▸ What you need to do
Of the entries below, restate word for word only the section that runs from the line with "(460, 229) = (286, 199): turquoise" to the line with "(542, 315) = (404, 283): blue", counting both ends.

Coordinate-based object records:
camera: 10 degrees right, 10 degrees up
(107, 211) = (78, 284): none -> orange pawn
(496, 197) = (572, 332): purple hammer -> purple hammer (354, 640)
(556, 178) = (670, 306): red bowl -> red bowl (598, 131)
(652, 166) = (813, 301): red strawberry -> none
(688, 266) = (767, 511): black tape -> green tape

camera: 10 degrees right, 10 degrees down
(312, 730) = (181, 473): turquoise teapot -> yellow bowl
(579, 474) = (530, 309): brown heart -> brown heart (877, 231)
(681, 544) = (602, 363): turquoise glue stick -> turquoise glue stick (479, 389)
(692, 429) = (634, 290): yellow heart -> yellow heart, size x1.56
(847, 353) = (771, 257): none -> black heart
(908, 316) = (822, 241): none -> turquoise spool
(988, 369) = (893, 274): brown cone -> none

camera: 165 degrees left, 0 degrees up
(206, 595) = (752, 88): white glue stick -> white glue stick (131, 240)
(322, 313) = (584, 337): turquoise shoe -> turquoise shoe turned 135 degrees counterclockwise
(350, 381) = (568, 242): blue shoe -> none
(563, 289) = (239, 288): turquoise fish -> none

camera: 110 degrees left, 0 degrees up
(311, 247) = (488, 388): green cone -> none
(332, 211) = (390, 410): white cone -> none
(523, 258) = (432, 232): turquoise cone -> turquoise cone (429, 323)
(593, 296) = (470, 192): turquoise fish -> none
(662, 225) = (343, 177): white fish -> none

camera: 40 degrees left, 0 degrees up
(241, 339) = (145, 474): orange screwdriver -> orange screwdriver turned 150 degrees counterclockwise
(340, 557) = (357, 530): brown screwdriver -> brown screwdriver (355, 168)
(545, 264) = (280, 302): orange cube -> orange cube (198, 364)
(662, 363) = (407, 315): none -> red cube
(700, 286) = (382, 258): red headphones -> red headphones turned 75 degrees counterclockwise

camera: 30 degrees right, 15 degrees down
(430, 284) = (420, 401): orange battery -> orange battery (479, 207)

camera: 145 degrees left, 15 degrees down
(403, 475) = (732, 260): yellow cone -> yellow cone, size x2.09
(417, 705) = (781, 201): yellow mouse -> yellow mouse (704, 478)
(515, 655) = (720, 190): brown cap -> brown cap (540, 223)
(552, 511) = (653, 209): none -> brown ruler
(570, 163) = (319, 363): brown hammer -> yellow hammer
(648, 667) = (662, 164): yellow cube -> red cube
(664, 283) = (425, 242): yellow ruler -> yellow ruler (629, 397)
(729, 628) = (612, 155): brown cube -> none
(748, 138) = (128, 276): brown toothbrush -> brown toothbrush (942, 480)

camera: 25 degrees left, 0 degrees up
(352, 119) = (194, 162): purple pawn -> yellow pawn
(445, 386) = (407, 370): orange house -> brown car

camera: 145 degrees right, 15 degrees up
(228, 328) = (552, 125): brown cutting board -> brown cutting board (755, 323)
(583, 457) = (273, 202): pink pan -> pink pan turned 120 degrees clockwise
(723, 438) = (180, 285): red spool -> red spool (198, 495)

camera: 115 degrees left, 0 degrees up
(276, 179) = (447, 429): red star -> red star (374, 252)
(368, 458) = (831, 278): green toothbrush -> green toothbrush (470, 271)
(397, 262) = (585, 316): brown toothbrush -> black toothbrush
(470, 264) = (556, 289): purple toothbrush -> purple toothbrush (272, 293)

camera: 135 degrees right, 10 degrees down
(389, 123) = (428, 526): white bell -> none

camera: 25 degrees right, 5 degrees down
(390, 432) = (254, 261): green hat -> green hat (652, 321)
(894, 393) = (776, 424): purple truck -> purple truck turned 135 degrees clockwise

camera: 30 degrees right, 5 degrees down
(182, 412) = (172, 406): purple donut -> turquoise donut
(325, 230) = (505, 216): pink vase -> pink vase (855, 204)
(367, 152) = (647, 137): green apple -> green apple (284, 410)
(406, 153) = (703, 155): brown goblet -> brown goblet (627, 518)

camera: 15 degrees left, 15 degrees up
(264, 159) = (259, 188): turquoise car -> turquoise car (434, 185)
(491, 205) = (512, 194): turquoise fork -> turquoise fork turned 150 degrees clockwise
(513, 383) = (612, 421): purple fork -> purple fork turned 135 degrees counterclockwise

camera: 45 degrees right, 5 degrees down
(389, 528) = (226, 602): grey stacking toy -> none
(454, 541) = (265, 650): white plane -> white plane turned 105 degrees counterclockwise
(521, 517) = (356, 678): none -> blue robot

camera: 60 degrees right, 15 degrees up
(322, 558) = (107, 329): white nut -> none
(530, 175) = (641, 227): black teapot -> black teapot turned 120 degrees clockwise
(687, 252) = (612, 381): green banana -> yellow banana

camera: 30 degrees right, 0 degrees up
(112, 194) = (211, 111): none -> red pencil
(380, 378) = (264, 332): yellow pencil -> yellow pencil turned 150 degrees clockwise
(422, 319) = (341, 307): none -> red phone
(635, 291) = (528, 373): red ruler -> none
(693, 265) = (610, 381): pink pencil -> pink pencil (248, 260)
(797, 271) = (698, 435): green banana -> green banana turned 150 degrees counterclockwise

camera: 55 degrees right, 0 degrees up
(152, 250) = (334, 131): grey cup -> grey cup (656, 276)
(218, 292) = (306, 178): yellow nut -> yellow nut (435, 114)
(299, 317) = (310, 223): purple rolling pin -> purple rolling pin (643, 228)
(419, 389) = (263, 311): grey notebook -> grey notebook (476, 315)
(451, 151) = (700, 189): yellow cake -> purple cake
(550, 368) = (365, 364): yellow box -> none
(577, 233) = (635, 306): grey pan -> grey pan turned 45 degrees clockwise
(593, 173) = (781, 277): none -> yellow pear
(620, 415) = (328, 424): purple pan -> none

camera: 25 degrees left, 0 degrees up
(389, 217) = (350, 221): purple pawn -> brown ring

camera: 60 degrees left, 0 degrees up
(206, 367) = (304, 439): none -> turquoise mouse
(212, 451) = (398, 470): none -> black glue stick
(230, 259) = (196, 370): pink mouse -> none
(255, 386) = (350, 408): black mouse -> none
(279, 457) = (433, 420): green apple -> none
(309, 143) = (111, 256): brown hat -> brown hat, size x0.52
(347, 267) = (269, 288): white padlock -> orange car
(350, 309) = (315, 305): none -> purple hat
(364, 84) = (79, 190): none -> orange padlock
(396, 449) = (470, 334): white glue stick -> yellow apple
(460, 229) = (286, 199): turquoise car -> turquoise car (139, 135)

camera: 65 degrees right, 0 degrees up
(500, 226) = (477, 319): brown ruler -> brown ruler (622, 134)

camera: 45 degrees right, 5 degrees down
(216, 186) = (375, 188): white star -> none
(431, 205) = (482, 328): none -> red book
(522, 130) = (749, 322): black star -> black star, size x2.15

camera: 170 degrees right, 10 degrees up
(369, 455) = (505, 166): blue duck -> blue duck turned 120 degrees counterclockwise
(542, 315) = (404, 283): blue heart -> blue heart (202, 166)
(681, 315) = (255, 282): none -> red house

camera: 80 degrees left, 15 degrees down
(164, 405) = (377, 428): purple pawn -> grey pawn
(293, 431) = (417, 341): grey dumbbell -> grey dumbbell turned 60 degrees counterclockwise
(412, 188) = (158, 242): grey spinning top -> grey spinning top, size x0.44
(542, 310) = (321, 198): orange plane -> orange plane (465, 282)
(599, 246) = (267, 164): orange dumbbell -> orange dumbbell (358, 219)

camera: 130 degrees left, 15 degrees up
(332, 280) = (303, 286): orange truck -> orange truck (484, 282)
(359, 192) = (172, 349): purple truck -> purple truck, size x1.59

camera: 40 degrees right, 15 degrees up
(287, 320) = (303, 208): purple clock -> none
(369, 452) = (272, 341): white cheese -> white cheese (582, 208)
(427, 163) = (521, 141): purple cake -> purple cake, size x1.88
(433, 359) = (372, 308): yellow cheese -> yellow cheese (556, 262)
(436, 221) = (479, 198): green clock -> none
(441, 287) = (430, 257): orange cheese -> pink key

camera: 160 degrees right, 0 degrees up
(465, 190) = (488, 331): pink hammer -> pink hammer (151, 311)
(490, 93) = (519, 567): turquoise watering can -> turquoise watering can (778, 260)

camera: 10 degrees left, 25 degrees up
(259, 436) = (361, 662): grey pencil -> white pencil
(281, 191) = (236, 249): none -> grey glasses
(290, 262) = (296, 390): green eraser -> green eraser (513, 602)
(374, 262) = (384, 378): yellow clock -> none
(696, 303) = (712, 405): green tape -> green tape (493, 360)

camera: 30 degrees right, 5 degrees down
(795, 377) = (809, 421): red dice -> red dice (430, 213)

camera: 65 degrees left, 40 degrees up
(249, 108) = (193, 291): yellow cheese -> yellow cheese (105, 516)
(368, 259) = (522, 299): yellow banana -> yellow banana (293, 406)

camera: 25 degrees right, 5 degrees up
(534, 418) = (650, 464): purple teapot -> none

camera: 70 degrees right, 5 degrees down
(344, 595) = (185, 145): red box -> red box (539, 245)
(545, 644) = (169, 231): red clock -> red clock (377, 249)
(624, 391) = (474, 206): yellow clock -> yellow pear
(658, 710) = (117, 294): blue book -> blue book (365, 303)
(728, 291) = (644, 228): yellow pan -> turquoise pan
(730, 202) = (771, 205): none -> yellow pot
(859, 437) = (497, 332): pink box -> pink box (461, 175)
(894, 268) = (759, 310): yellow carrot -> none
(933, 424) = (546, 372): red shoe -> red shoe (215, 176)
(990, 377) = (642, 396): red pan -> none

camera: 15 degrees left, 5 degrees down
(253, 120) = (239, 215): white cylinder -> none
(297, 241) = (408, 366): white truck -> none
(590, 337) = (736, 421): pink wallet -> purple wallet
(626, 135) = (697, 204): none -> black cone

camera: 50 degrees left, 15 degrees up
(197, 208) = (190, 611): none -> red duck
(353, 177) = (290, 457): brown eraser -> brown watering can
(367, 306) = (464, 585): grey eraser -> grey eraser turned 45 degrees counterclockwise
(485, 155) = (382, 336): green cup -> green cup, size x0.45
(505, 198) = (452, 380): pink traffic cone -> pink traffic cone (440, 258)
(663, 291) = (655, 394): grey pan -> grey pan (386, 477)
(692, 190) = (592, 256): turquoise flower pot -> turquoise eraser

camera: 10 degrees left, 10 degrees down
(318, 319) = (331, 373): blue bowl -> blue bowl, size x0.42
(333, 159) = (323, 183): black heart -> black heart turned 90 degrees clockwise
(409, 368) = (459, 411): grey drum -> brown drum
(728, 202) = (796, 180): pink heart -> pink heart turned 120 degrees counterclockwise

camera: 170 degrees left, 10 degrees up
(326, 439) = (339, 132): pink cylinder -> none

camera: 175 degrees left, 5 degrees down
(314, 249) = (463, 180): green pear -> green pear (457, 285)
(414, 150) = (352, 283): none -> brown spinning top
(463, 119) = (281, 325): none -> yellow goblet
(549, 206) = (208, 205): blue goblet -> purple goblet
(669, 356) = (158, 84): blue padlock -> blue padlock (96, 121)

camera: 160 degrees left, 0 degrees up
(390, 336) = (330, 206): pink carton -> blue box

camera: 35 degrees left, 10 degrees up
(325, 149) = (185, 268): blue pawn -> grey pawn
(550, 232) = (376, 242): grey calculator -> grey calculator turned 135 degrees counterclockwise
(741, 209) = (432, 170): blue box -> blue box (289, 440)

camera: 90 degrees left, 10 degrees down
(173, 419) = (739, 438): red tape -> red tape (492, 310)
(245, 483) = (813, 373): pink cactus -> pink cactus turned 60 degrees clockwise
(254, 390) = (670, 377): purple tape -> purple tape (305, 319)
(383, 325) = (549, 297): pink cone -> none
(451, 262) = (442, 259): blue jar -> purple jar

▸ Response
(460, 229) = (286, 199): turquoise car -> turquoise car (139, 135)

camera: 65 degrees right, 0 degrees up
(500, 226) = (477, 319): brown ruler -> brown ruler (622, 134)

camera: 45 degrees right, 5 degrees down
(216, 186) = (375, 188): white star -> none
(431, 205) = (482, 328): none -> red book
(522, 130) = (749, 322): black star -> black star, size x2.15

camera: 170 degrees right, 10 degrees up
(369, 455) = (505, 166): blue duck -> blue duck turned 120 degrees counterclockwise
(542, 315) = (404, 283): blue heart -> blue heart (202, 166)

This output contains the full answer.